### Required work
Skipping all images, output the listing word for word.

[Opening Input data section]

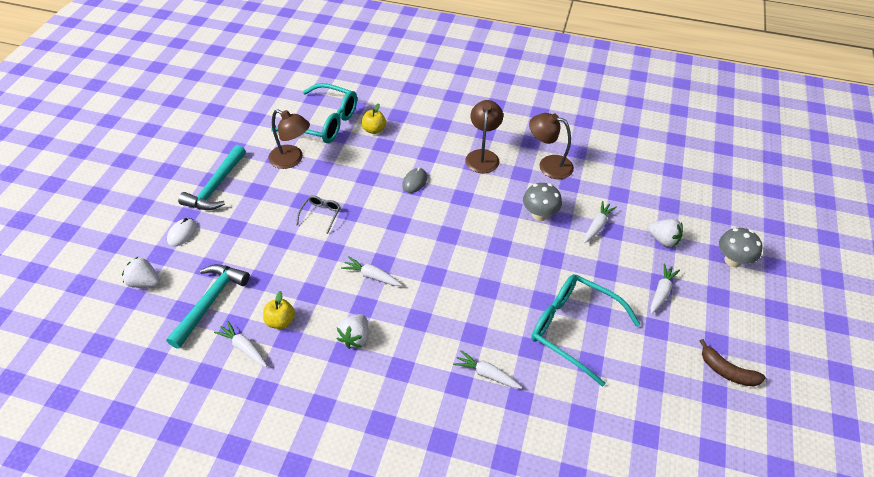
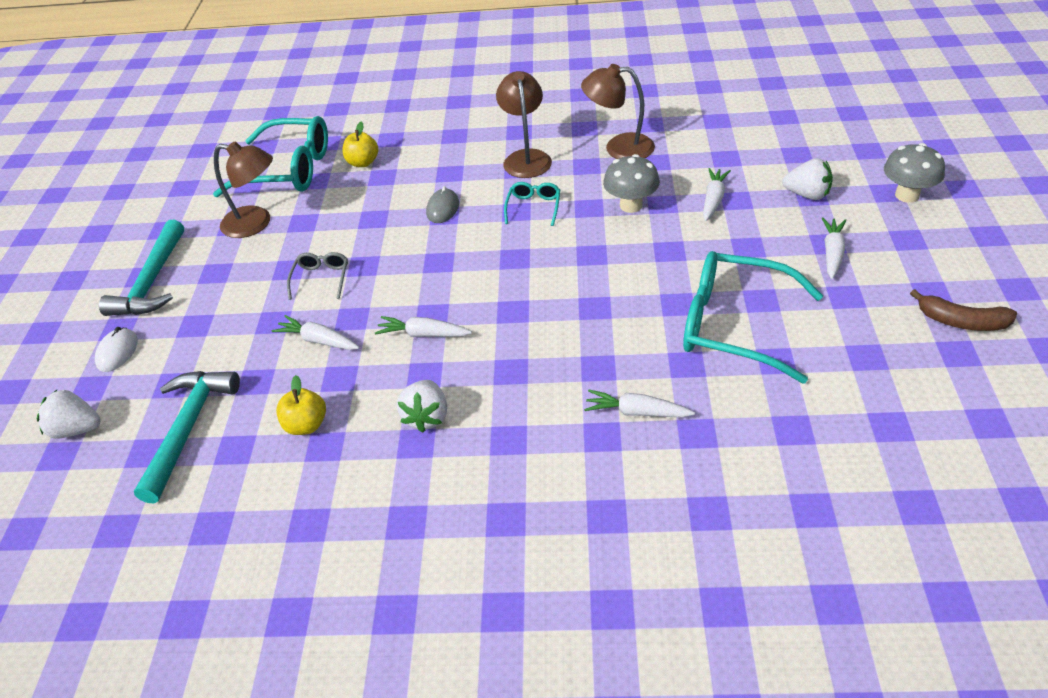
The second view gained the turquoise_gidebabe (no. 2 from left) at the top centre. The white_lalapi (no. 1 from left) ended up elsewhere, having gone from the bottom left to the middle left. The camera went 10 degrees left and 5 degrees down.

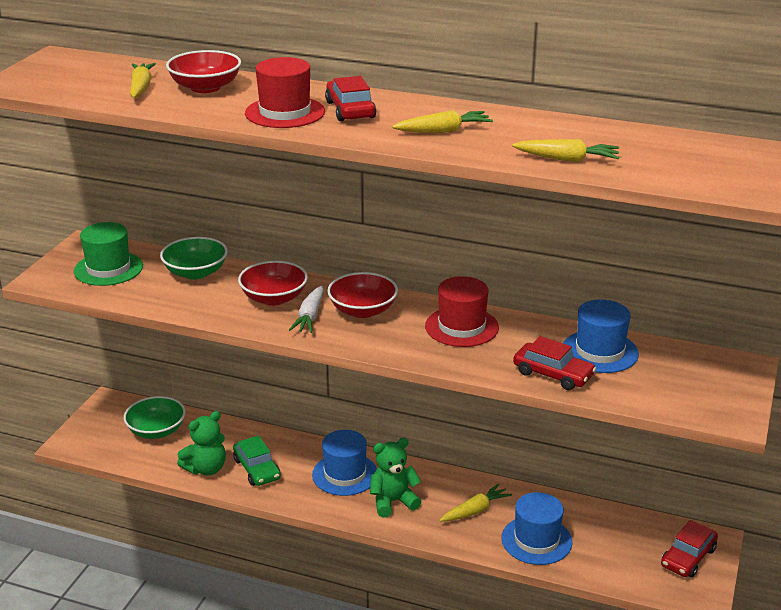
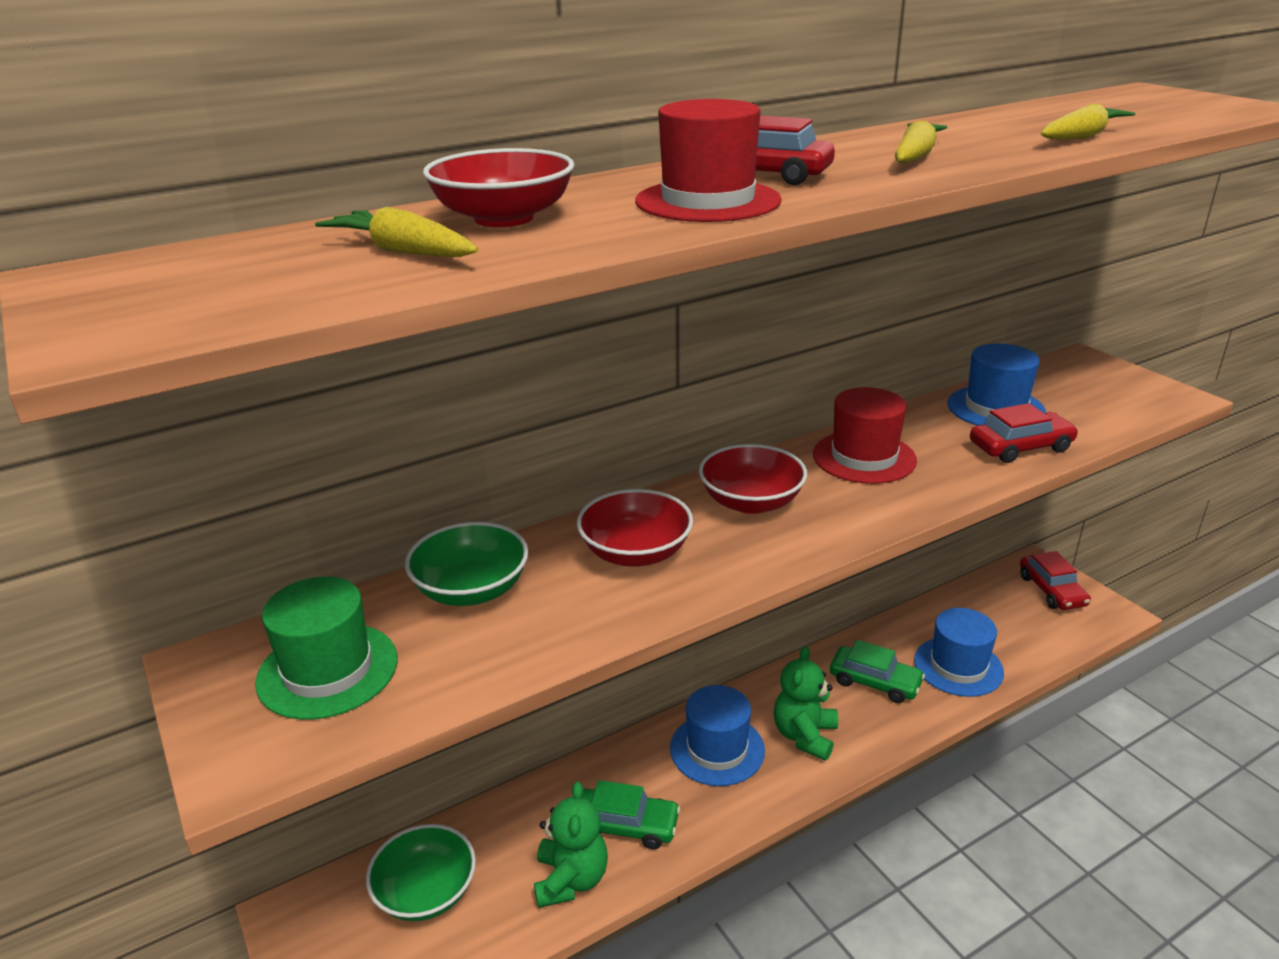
The second view lost the white_lalapi at the centre. Where the yellow_lalapi (no. 3 from left) stood at the bottom centre, the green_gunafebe (no. 2 from left) came to stand at the bottom right. The camera went 50 degrees left and 0 degrees up.

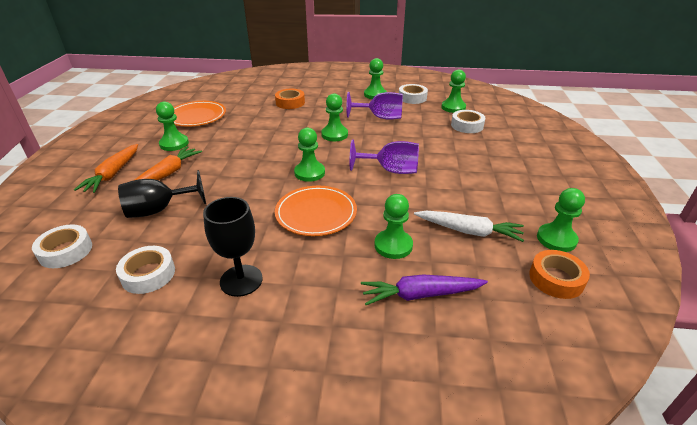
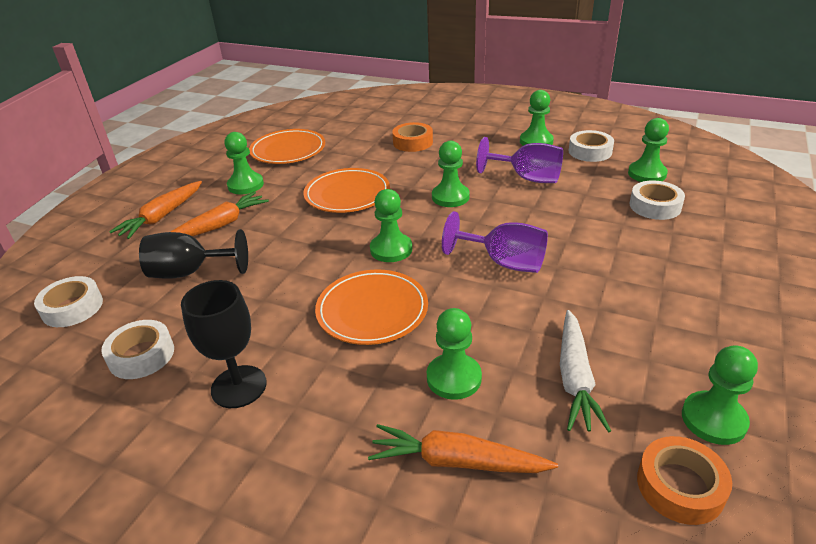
The second view gained the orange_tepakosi (no. 2 from left) at the centre. What was the purple_lalapi at the bottom centre turned into the orange_lalapi (no. 3 from left) at the bottom centre. The white_lalapi at the middle right ended up facing another way, 60 degrees clockwise from before. The camera went 20 degrees right and 0 degrees up.

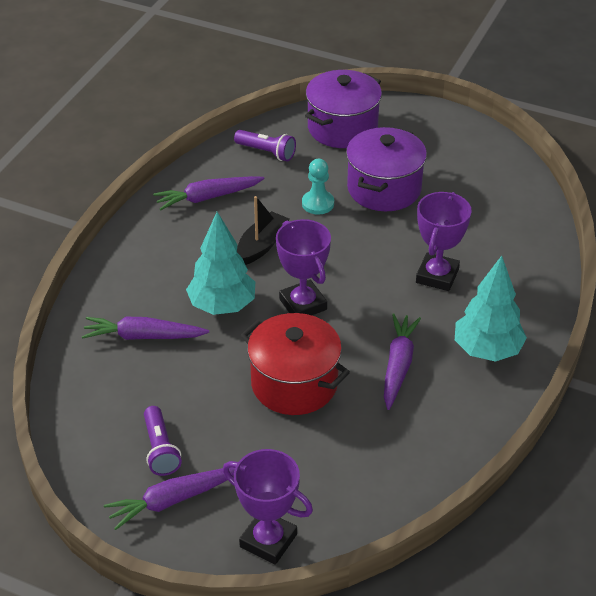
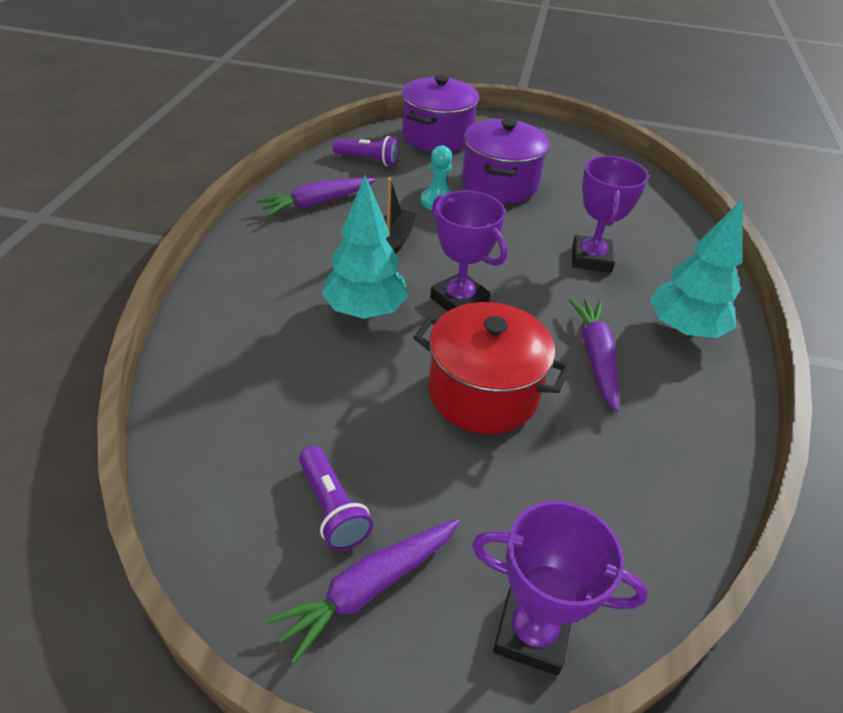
The second view lost the purple_lalapi (no. 1 from left) at the middle left. The camera went 15 degrees left and 0 degrees up.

[Closing Input data section]

### Task output
The second view gained the turquoise_gidebabe (no. 2 from left) at the top centre. The white_lalapi (no. 1 from left) ended up elsewhere, having gone from the bottom left to the middle left. The camera went 10 degrees left and 5 degrees down.

The second view lost the white_lalapi at the centre. Where the yellow_lalapi (no. 3 from left) stood at the bottom centre, the green_gunafebe (no. 2 from left) came to stand at the bottom right. The camera went 50 degrees left and 0 degrees up.

The second view gained the orange_tepakosi (no. 2 from left) at the centre. What was the purple_lalapi at the bottom centre turned into the orange_lalapi (no. 3 from left) at the bottom centre. The white_lalapi at the middle right ended up facing another way, 60 degrees clockwise from before. The camera went 20 degrees right and 0 degrees up.

The second view lost the purple_lalapi (no. 1 from left) at the middle left. The camera went 15 degrees left and 0 degrees up.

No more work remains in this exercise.